AIM:
Copy the lines of the listing below, starting with the line that contains "Memphis: 04:03 -> 13:03" and continuing through the line that contains "Kabul: 5:52 -> 5:50". Omit the picture lines from your copy.

═════ MATERIAL FOR THIS TASK

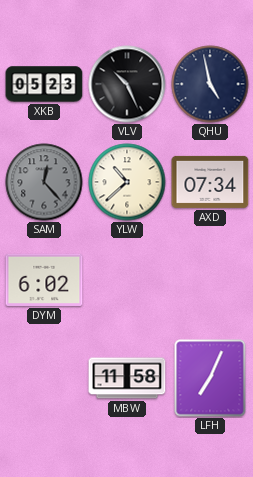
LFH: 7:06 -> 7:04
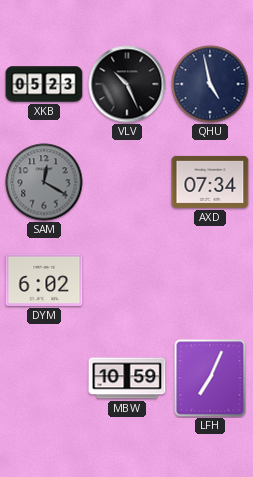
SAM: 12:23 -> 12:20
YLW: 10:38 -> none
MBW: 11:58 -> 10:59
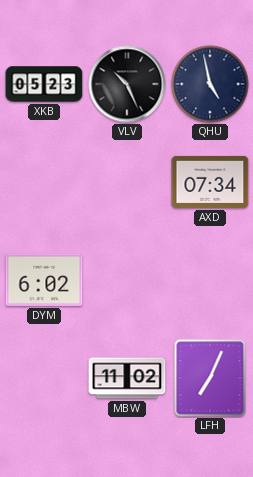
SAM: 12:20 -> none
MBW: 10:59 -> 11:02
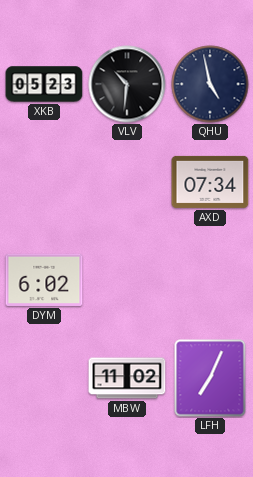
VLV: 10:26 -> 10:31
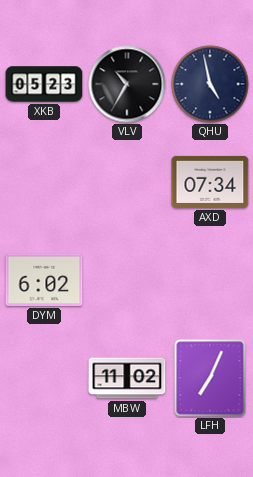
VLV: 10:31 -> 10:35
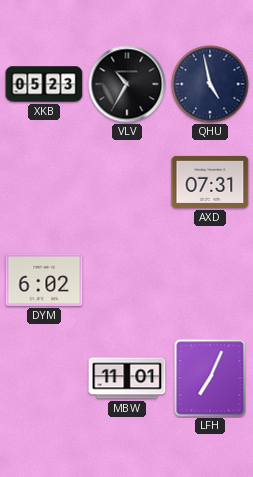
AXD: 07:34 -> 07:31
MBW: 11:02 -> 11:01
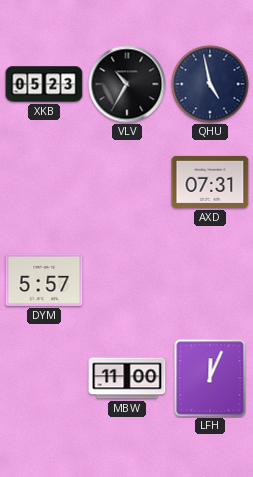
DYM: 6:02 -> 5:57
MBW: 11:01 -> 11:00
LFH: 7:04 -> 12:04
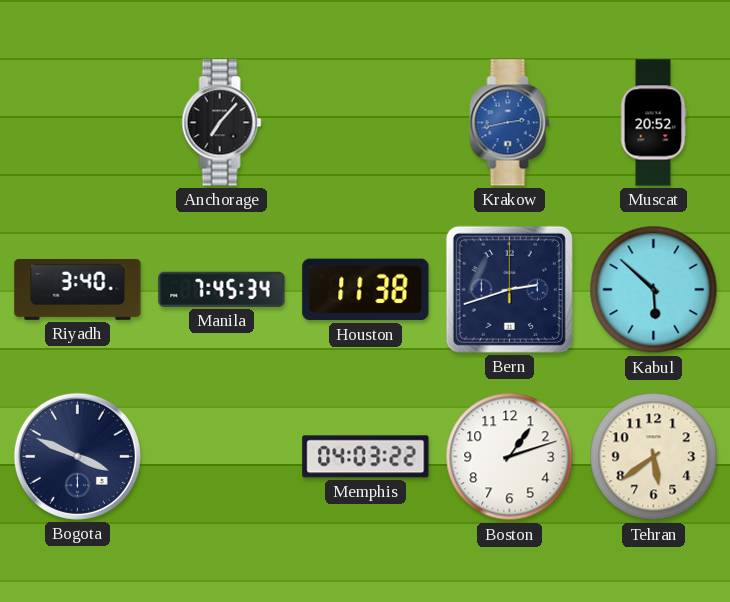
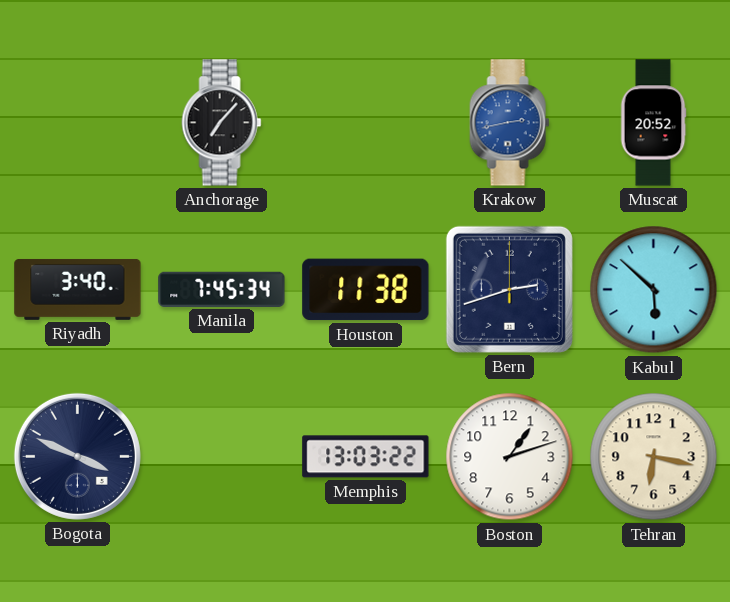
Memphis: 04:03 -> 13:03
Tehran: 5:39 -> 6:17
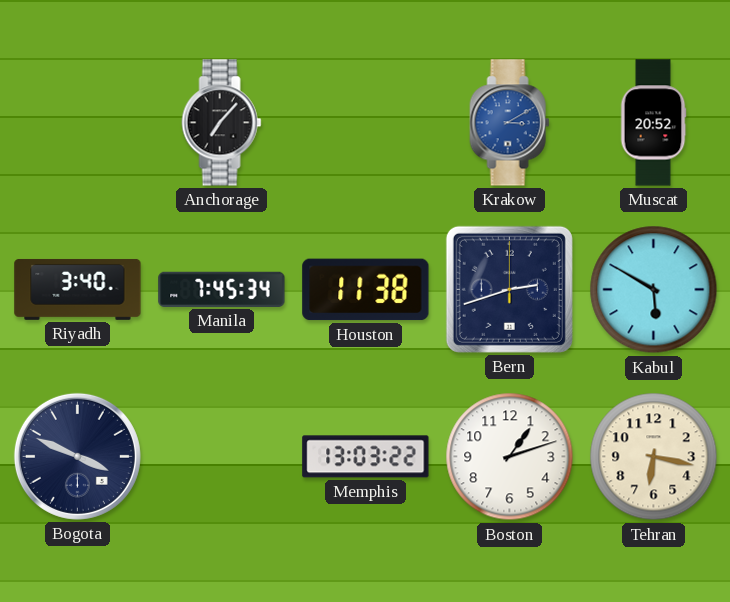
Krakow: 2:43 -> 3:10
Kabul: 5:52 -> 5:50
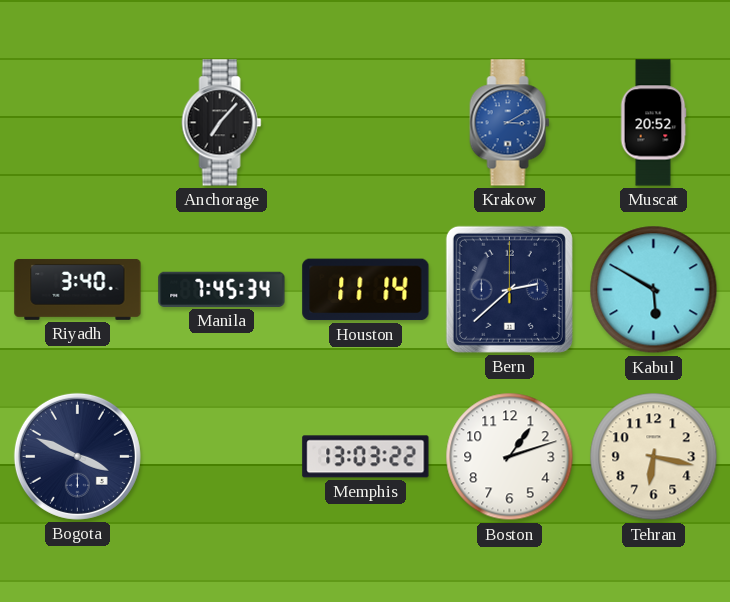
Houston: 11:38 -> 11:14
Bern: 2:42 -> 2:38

══════════
═════ MATERIAL FOR THIS TASK

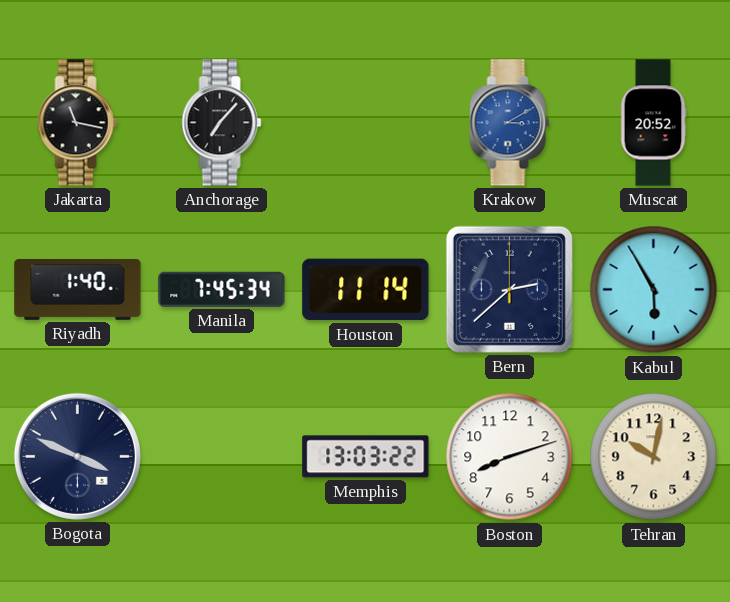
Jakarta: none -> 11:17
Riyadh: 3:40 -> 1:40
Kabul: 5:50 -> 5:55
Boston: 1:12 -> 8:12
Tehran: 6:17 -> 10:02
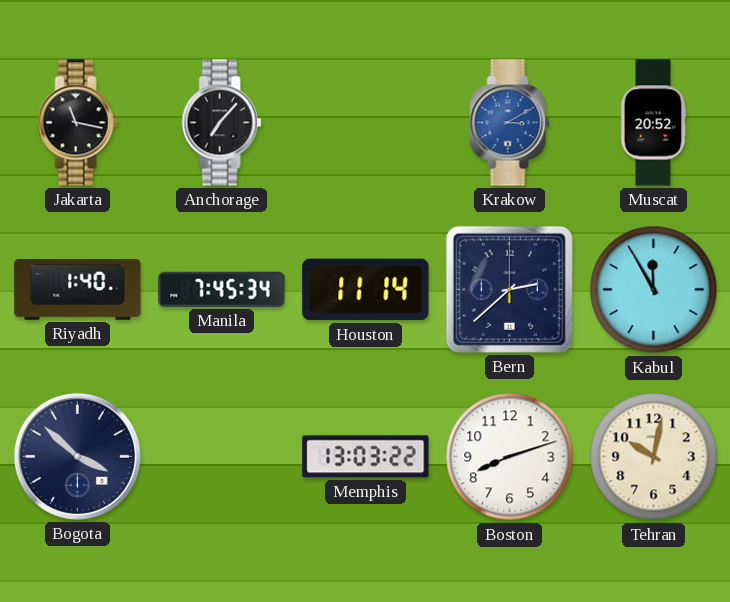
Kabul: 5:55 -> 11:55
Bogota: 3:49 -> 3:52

══════════

SOLUTION:
Memphis: 04:03 -> 13:03
Tehran: 5:39 -> 6:17
Krakow: 2:43 -> 3:10
Kabul: 5:52 -> 5:50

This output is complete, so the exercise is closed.